Keeping every word and mark, copy all of the data.

## Source information
= Beginning of Section =

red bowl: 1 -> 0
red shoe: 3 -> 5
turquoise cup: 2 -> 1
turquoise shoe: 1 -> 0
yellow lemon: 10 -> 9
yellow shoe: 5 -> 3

= End of Section =

## Completed task
red bowl: 1 -> 0
red shoe: 3 -> 5
turquoise cup: 2 -> 1
turquoise shoe: 1 -> 0
yellow lemon: 10 -> 9
yellow shoe: 5 -> 3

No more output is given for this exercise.